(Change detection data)
=== Section Start ===
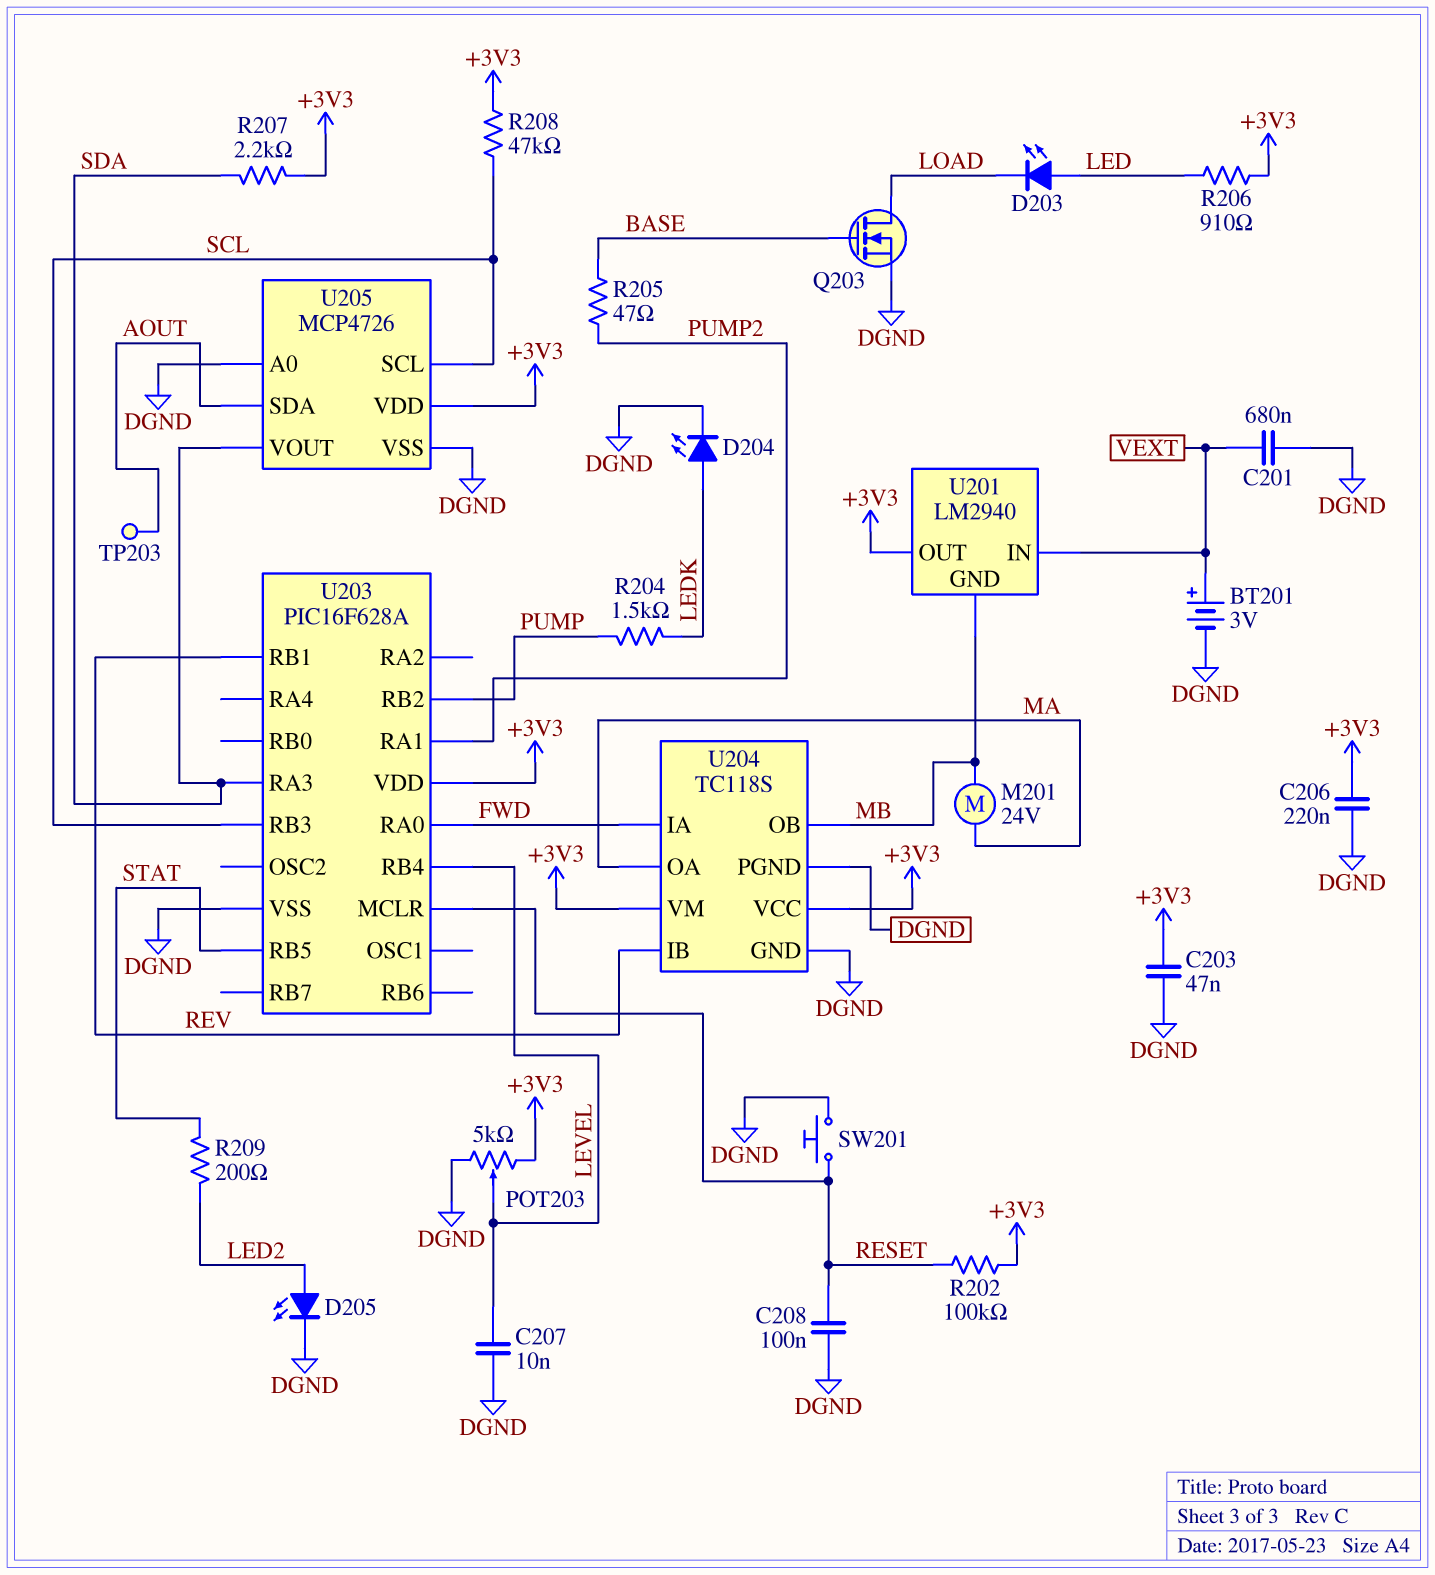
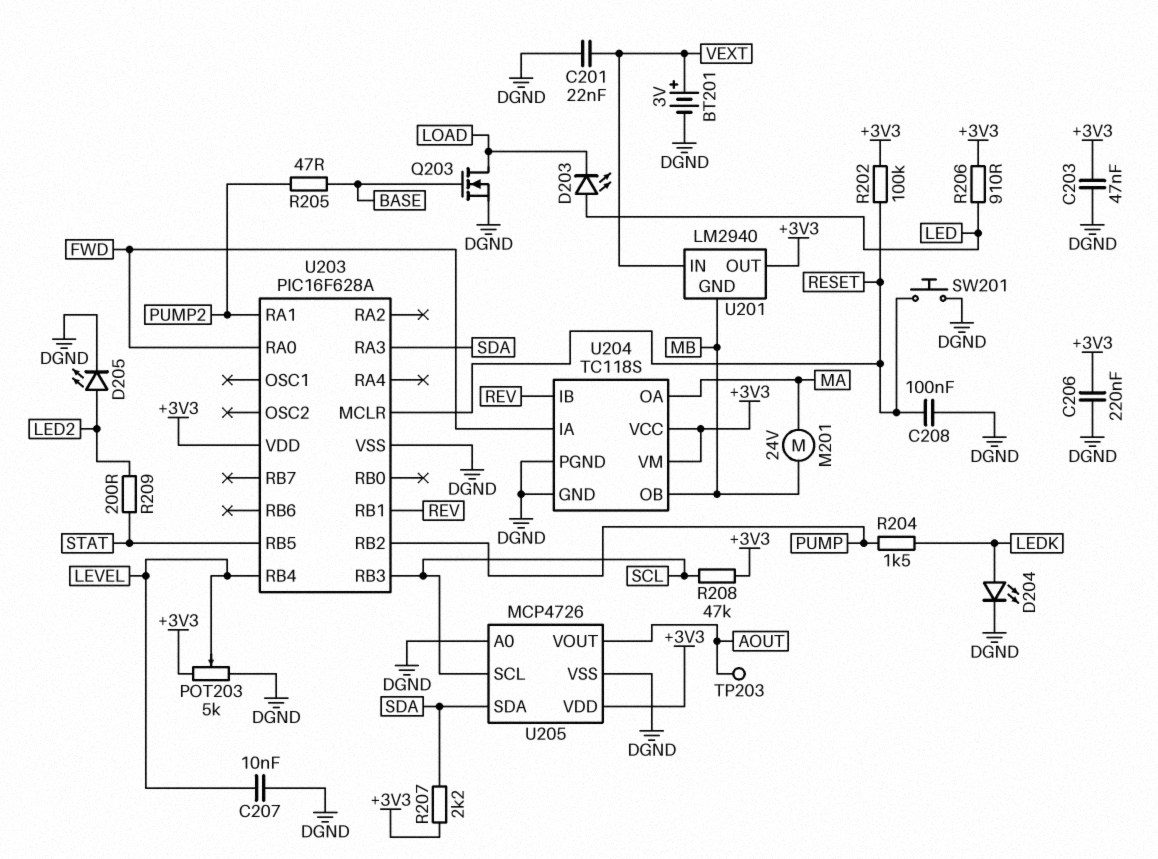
C201: 680nF (DGND, VEXT) -> 22nF (DGND, VEXT)
U205 pin SDA: AOUT -> SDA
U205 pin VOUT: SDA -> AOUT

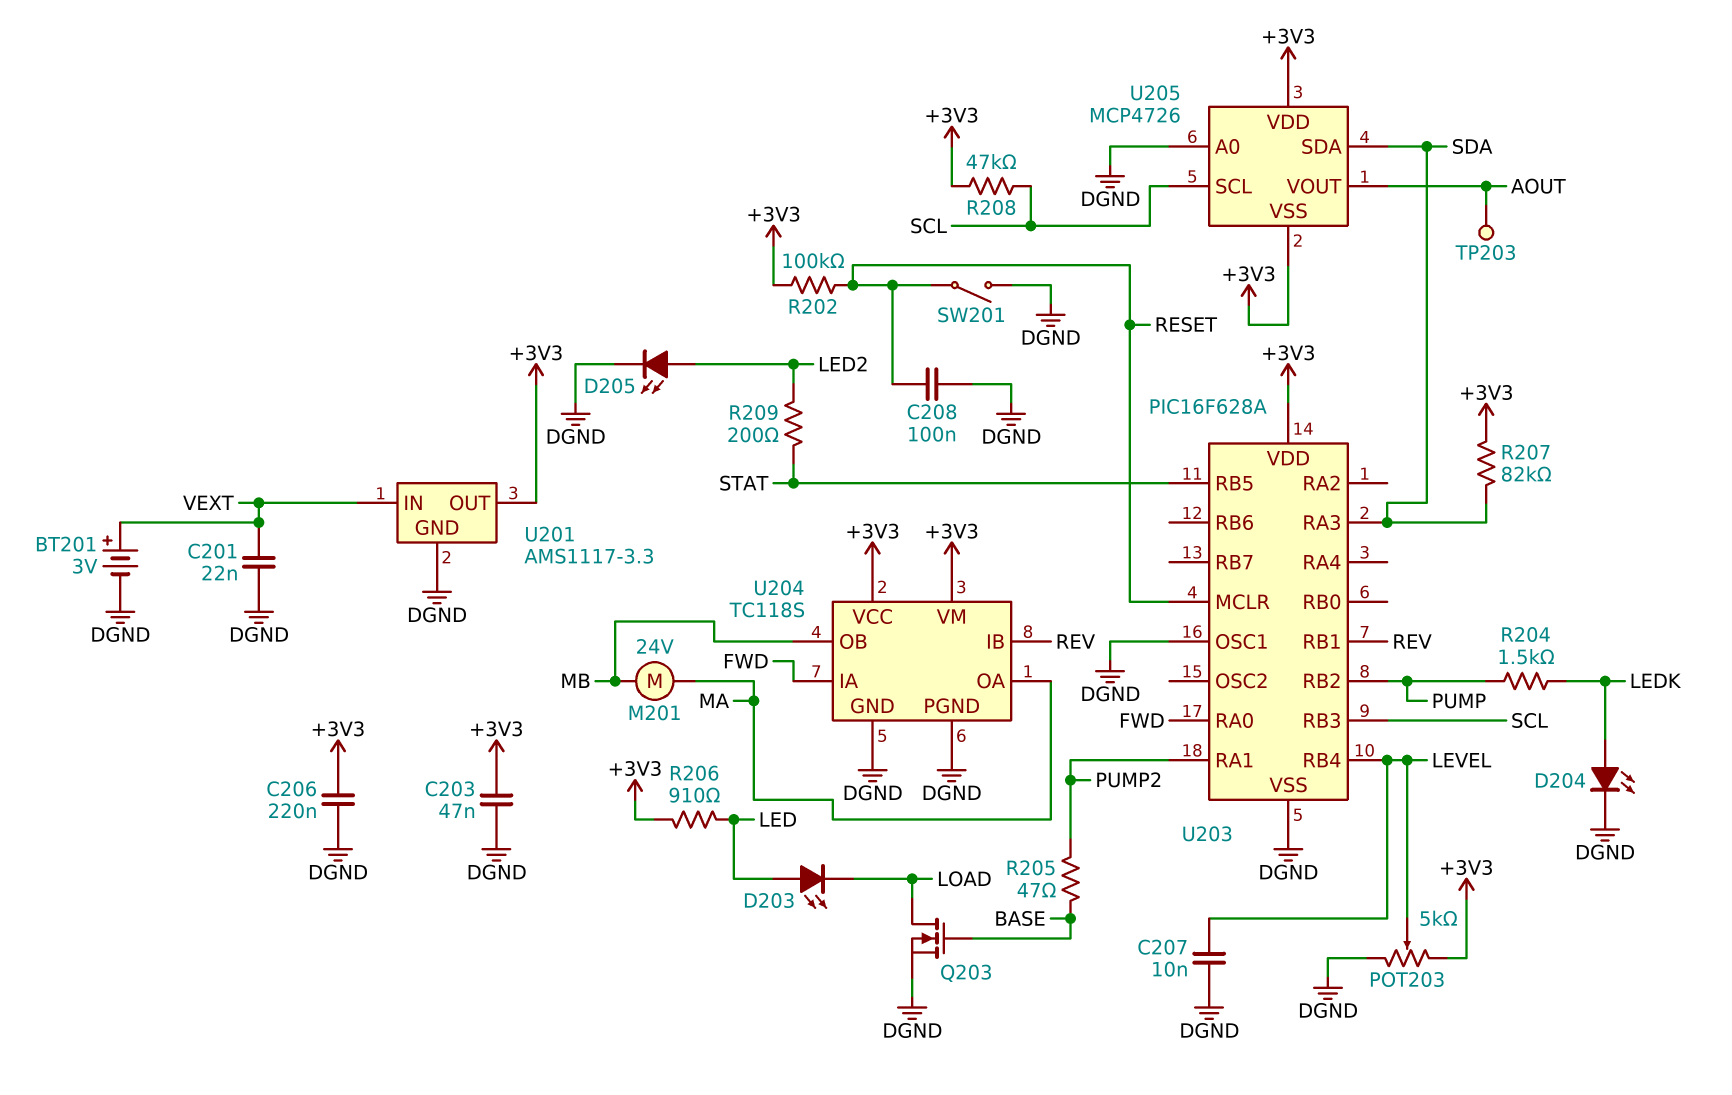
R207: 2.2k (+3V3, SDA) -> 82k (+3V3, SDA)
SW201: button (DGND, RESET) -> switch (DGND, RESET)
U201: LM2940 -> AMS1117-3.3
U201 pin GND: MB -> DGND
U203 pin OSC1: none -> DGND
U205 pin VSS: DGND -> +3V3

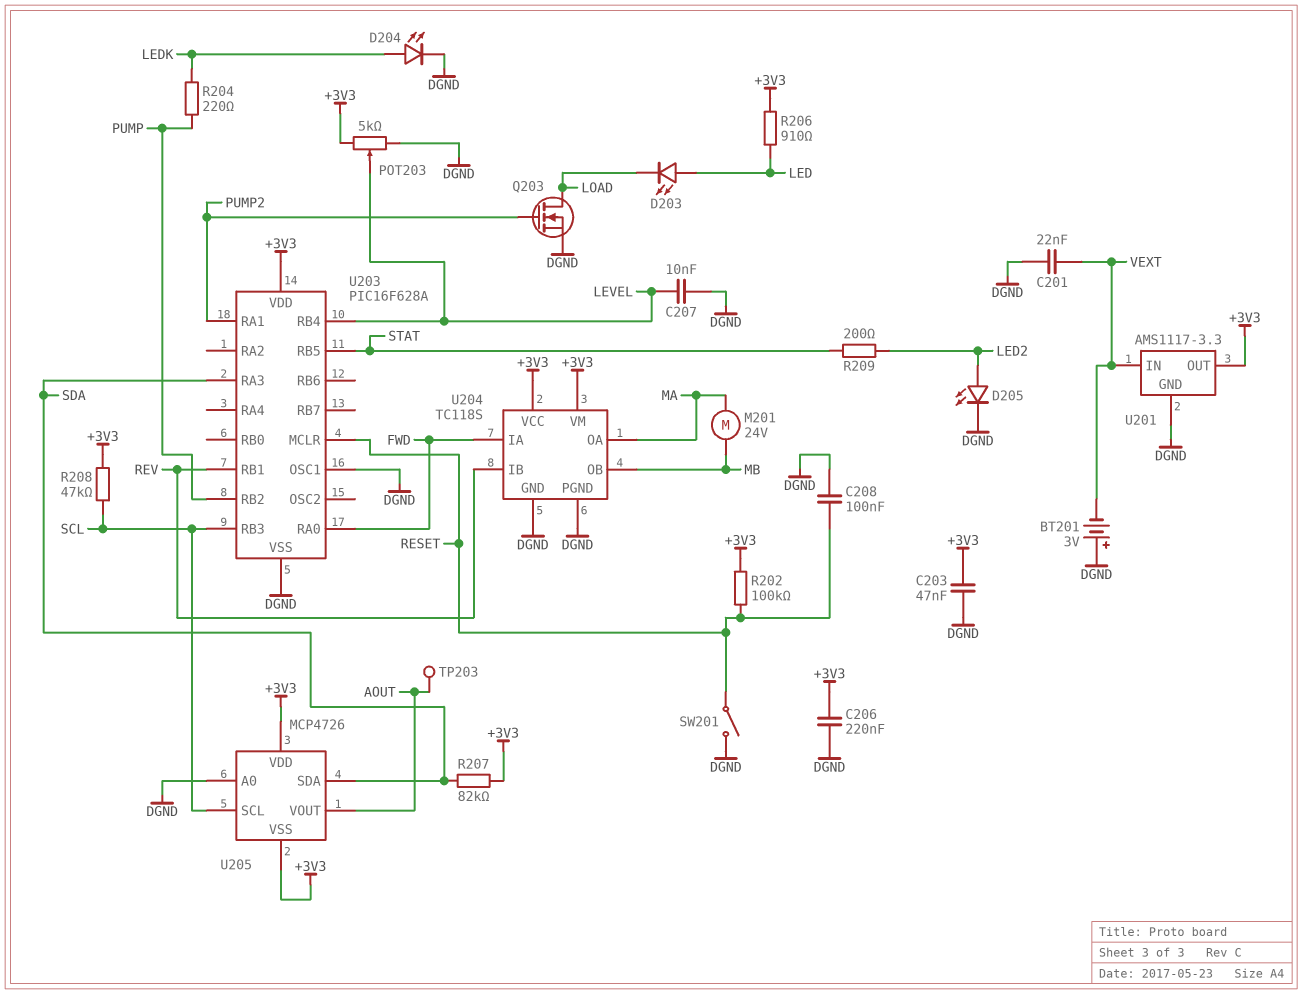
BT201: 3V (plus VEXT, minus DGND) -> 3V (plus DGND, minus VEXT)
Q203: NMOS (G BASE, D LOAD, S DGND) -> NMOS (G PUMP2, D LOAD, S DGND)
R204: 1.5k (LEDK, PUMP) -> 220 (LEDK, PUMP)
R205: 47 (BASE, PUMP2) -> none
=== Section End ===
◆ What is expected: If an entry contains a picture, leave it out and repeat the rest exactly.

◆ Expected answer:
C201: 680nF (DGND, VEXT) -> 22nF (DGND, VEXT)
U205 pin SDA: AOUT -> SDA
U205 pin VOUT: SDA -> AOUT

R207: 2.2k (+3V3, SDA) -> 82k (+3V3, SDA)
SW201: button (DGND, RESET) -> switch (DGND, RESET)
U201: LM2940 -> AMS1117-3.3
U201 pin GND: MB -> DGND
U203 pin OSC1: none -> DGND
U205 pin VSS: DGND -> +3V3

BT201: 3V (plus VEXT, minus DGND) -> 3V (plus DGND, minus VEXT)
Q203: NMOS (G BASE, D LOAD, S DGND) -> NMOS (G PUMP2, D LOAD, S DGND)
R204: 1.5k (LEDK, PUMP) -> 220 (LEDK, PUMP)
R205: 47 (BASE, PUMP2) -> none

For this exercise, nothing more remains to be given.